Given material.
+ + + + + + +

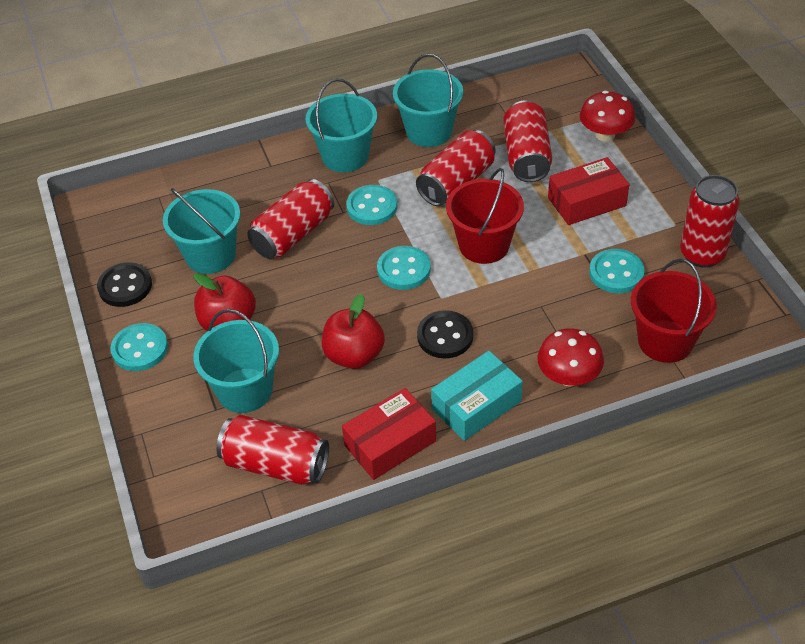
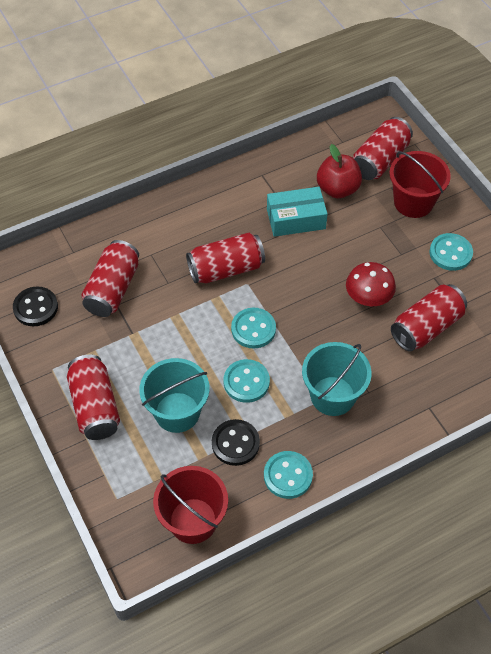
red apple: 2 -> 1
red box: 2 -> 0
red mushroom: 2 -> 1
turquoise bucket: 4 -> 2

+ + + + + + +

An exact copy of the data above is required, printed without its pictures.

Solution.
red apple: 2 -> 1
red box: 2 -> 0
red mushroom: 2 -> 1
turquoise bucket: 4 -> 2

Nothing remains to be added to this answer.